*Task item*. Your job is to retype all of the data word for word, leaving every image out.

*Records drawn from a dataset*.
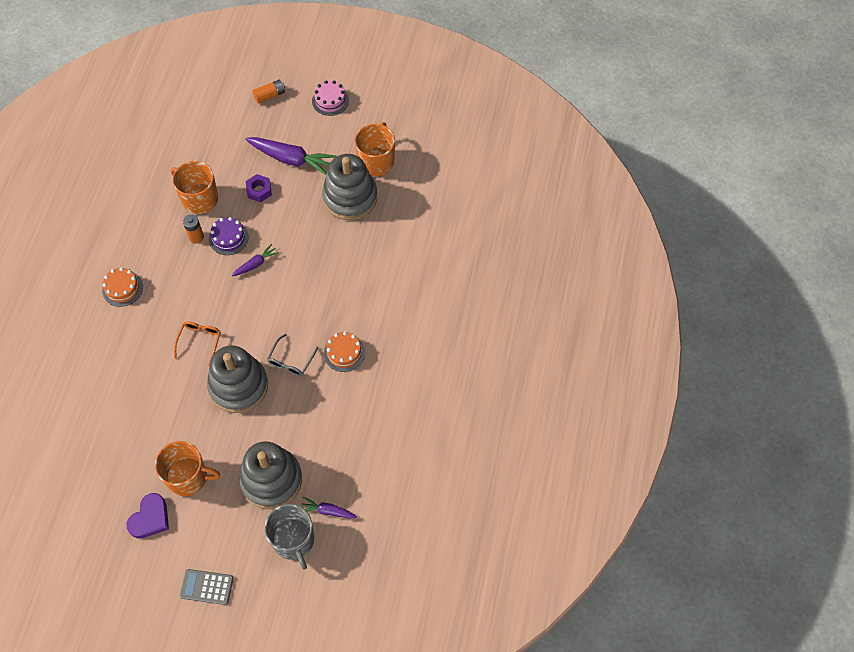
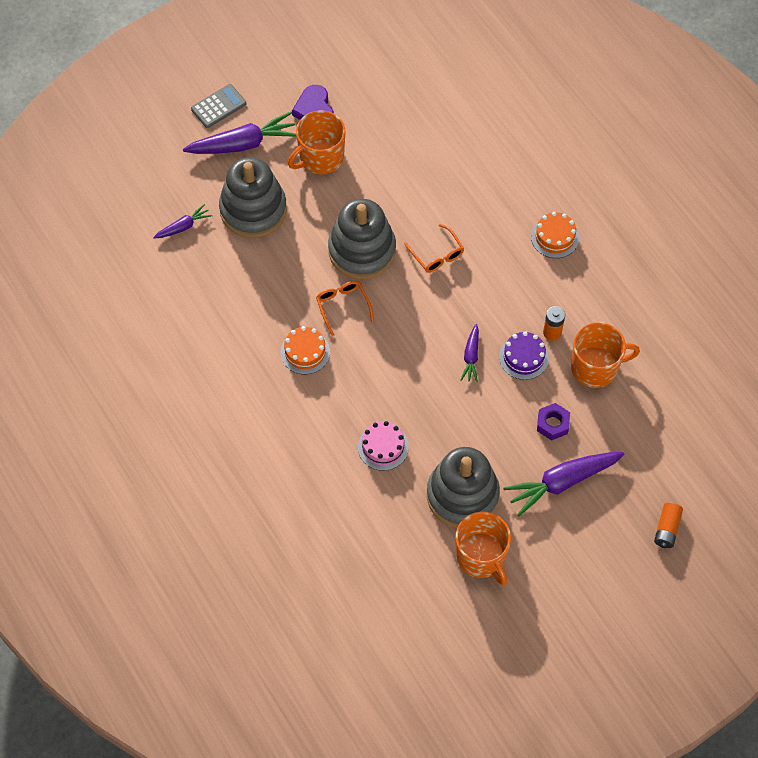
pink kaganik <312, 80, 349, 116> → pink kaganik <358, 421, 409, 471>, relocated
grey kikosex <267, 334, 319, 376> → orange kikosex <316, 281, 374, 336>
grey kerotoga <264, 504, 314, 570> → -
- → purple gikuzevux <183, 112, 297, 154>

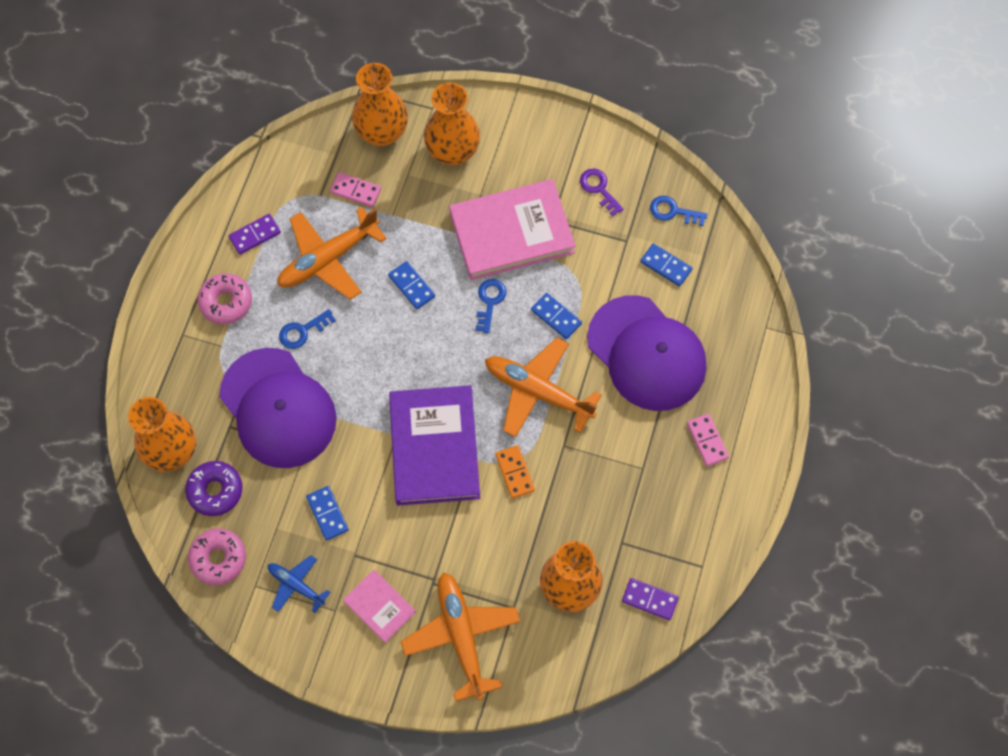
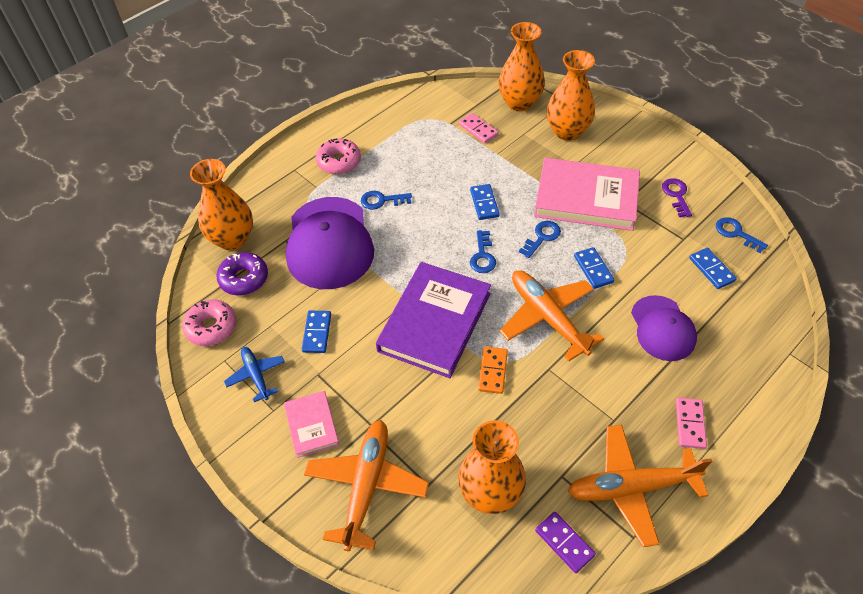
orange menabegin <277, 207, 387, 300> → orange menabegin <568, 424, 712, 547>, relocated
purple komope <229, 214, 281, 255> → -
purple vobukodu <587, 295, 706, 411> → purple vobukodu <631, 295, 697, 361>, x0.60
- → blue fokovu <470, 230, 496, 273>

*Task answer*.
pink kaganik <312, 80, 349, 116> → pink kaganik <358, 421, 409, 471>, relocated
grey kikosex <267, 334, 319, 376> → orange kikosex <316, 281, 374, 336>
grey kerotoga <264, 504, 314, 570> → -
- → purple gikuzevux <183, 112, 297, 154>

orange menabegin <277, 207, 387, 300> → orange menabegin <568, 424, 712, 547>, relocated
purple komope <229, 214, 281, 255> → -
purple vobukodu <587, 295, 706, 411> → purple vobukodu <631, 295, 697, 361>, x0.60
- → blue fokovu <470, 230, 496, 273>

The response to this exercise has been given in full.